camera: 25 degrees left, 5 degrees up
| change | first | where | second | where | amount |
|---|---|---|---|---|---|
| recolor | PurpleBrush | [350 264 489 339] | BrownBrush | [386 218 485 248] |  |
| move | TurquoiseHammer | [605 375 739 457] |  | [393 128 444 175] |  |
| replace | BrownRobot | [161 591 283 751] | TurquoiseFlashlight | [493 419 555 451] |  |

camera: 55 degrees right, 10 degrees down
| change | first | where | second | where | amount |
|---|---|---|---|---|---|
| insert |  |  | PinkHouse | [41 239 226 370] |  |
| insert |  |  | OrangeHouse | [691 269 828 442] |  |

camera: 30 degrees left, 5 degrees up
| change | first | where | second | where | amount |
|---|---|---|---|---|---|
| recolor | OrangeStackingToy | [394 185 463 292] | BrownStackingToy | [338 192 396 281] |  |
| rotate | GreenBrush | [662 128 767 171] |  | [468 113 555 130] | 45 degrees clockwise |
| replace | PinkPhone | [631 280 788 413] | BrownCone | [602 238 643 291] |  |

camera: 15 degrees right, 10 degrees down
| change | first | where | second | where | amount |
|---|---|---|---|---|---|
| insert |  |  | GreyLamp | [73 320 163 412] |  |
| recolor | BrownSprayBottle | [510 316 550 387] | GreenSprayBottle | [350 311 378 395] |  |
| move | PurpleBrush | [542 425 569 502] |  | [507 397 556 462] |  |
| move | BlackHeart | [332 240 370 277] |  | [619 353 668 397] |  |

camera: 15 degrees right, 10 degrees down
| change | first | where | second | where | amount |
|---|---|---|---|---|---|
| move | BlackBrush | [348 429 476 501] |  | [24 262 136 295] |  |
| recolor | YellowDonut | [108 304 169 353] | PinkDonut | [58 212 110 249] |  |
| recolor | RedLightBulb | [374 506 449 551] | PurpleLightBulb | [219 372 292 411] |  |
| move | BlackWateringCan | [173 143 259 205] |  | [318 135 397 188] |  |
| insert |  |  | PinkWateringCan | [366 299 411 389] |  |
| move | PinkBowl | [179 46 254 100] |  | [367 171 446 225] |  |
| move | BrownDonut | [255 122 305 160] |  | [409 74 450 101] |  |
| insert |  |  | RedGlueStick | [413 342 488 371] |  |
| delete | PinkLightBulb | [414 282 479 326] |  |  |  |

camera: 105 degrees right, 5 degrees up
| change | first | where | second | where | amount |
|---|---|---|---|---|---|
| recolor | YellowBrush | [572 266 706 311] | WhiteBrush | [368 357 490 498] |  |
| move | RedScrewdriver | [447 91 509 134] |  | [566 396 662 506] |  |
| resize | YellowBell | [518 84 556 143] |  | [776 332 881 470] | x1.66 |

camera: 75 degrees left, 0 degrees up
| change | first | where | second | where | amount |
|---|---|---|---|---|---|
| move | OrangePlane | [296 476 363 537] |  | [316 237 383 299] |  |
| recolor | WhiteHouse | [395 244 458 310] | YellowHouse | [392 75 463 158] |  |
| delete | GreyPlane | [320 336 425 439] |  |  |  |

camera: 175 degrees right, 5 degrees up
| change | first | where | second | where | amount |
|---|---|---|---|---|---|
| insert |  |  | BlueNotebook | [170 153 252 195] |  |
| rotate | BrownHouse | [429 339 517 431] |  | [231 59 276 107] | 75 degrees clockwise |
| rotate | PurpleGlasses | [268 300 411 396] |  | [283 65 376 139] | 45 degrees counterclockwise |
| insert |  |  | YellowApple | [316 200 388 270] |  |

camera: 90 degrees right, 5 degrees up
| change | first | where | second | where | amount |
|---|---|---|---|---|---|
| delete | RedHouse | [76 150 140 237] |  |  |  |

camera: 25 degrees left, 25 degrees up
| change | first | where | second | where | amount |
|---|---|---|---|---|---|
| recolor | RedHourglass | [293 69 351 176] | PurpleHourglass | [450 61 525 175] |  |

How to complete this task: After reading the entries, reproduce every one of them exactly.

Output for this exercise:
camera: 25 degrees left, 5 degrees up
| change | first | where | second | where | amount |
|---|---|---|---|---|---|
| recolor | PurpleBrush | [350 264 489 339] | BrownBrush | [386 218 485 248] |  |
| move | TurquoiseHammer | [605 375 739 457] |  | [393 128 444 175] |  |
| replace | BrownRobot | [161 591 283 751] | TurquoiseFlashlight | [493 419 555 451] |  |

camera: 55 degrees right, 10 degrees down
| change | first | where | second | where | amount |
|---|---|---|---|---|---|
| insert |  |  | PinkHouse | [41 239 226 370] |  |
| insert |  |  | OrangeHouse | [691 269 828 442] |  |

camera: 30 degrees left, 5 degrees up
| change | first | where | second | where | amount |
|---|---|---|---|---|---|
| recolor | OrangeStackingToy | [394 185 463 292] | BrownStackingToy | [338 192 396 281] |  |
| rotate | GreenBrush | [662 128 767 171] |  | [468 113 555 130] | 45 degrees clockwise |
| replace | PinkPhone | [631 280 788 413] | BrownCone | [602 238 643 291] |  |

camera: 15 degrees right, 10 degrees down
| change | first | where | second | where | amount |
|---|---|---|---|---|---|
| insert |  |  | GreyLamp | [73 320 163 412] |  |
| recolor | BrownSprayBottle | [510 316 550 387] | GreenSprayBottle | [350 311 378 395] |  |
| move | PurpleBrush | [542 425 569 502] |  | [507 397 556 462] |  |
| move | BlackHeart | [332 240 370 277] |  | [619 353 668 397] |  |

camera: 15 degrees right, 10 degrees down
| change | first | where | second | where | amount |
|---|---|---|---|---|---|
| move | BlackBrush | [348 429 476 501] |  | [24 262 136 295] |  |
| recolor | YellowDonut | [108 304 169 353] | PinkDonut | [58 212 110 249] |  |
| recolor | RedLightBulb | [374 506 449 551] | PurpleLightBulb | [219 372 292 411] |  |
| move | BlackWateringCan | [173 143 259 205] |  | [318 135 397 188] |  |
| insert |  |  | PinkWateringCan | [366 299 411 389] |  |
| move | PinkBowl | [179 46 254 100] |  | [367 171 446 225] |  |
| move | BrownDonut | [255 122 305 160] |  | [409 74 450 101] |  |
| insert |  |  | RedGlueStick | [413 342 488 371] |  |
| delete | PinkLightBulb | [414 282 479 326] |  |  |  |

camera: 105 degrees right, 5 degrees up
| change | first | where | second | where | amount |
|---|---|---|---|---|---|
| recolor | YellowBrush | [572 266 706 311] | WhiteBrush | [368 357 490 498] |  |
| move | RedScrewdriver | [447 91 509 134] |  | [566 396 662 506] |  |
| resize | YellowBell | [518 84 556 143] |  | [776 332 881 470] | x1.66 |

camera: 75 degrees left, 0 degrees up
| change | first | where | second | where | amount |
|---|---|---|---|---|---|
| move | OrangePlane | [296 476 363 537] |  | [316 237 383 299] |  |
| recolor | WhiteHouse | [395 244 458 310] | YellowHouse | [392 75 463 158] |  |
| delete | GreyPlane | [320 336 425 439] |  |  |  |

camera: 175 degrees right, 5 degrees up
| change | first | where | second | where | amount |
|---|---|---|---|---|---|
| insert |  |  | BlueNotebook | [170 153 252 195] |  |
| rotate | BrownHouse | [429 339 517 431] |  | [231 59 276 107] | 75 degrees clockwise |
| rotate | PurpleGlasses | [268 300 411 396] |  | [283 65 376 139] | 45 degrees counterclockwise |
| insert |  |  | YellowApple | [316 200 388 270] |  |

camera: 90 degrees right, 5 degrees up
| change | first | where | second | where | amount |
|---|---|---|---|---|---|
| delete | RedHouse | [76 150 140 237] |  |  |  |

camera: 25 degrees left, 25 degrees up
| change | first | where | second | where | amount |
|---|---|---|---|---|---|
| recolor | RedHourglass | [293 69 351 176] | PurpleHourglass | [450 61 525 175] |  |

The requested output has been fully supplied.